Request:
From the first line to the last, output the records exactly and drop any images.

Collection entries:
◇ ◇ ◇ ◇

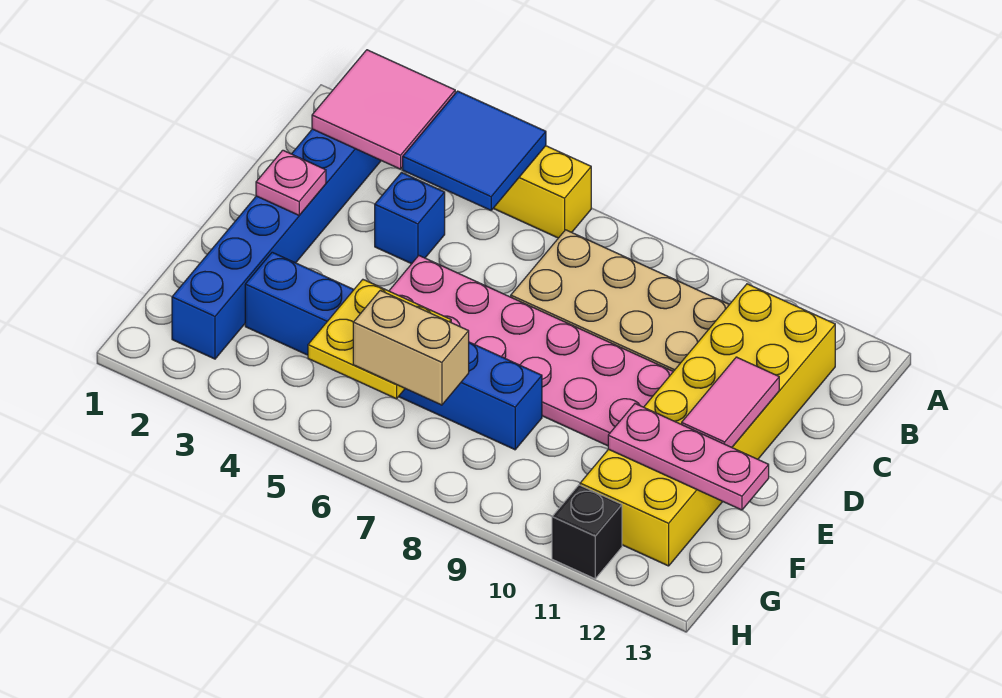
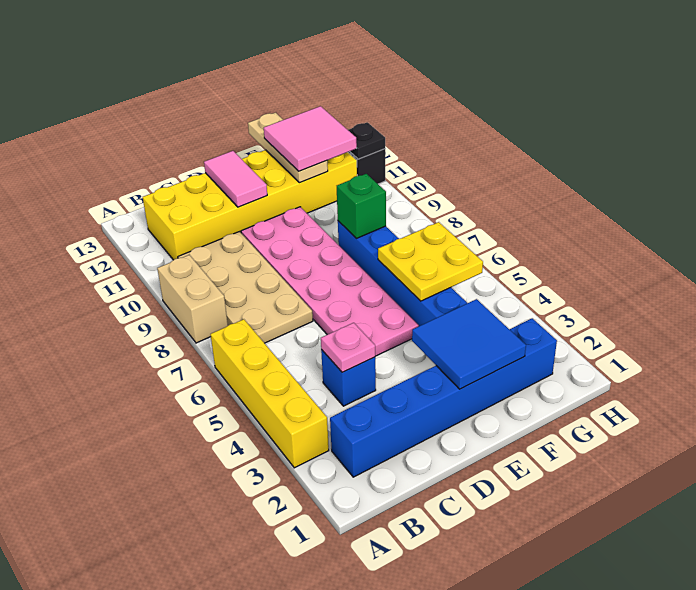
pink 2x2 tile [312,50,455,169] -> pink 2x2 tile moved to [264,106,357,171]
blue 2x2 tile [403,91,546,211] -> blue 2x2 tile moved to [412,299,526,389]
pink 1x1 plate [256,150,326,215] -> pink 1x1 plate moved to [321,323,375,372]
pink 1x2 tile [682,357,779,447] -> pink 1x2 tile turned to [204,151,267,207]
none -> green 1x1 brick [337,174,386,238]
pink 1x3 plate [608,404,769,510] -> tan 1x3 plate [248,113,328,183]
tan 1x2 brick [353,290,469,405] -> tan 1x2 brick moved to [157,255,228,343]
none -> black 1x1 plate [348,122,385,159]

◇ ◇ ◇ ◇

Response box:
pink 2x2 tile [312,50,455,169] -> pink 2x2 tile moved to [264,106,357,171]
blue 2x2 tile [403,91,546,211] -> blue 2x2 tile moved to [412,299,526,389]
pink 1x1 plate [256,150,326,215] -> pink 1x1 plate moved to [321,323,375,372]
pink 1x2 tile [682,357,779,447] -> pink 1x2 tile turned to [204,151,267,207]
none -> green 1x1 brick [337,174,386,238]
pink 1x3 plate [608,404,769,510] -> tan 1x3 plate [248,113,328,183]
tan 1x2 brick [353,290,469,405] -> tan 1x2 brick moved to [157,255,228,343]
none -> black 1x1 plate [348,122,385,159]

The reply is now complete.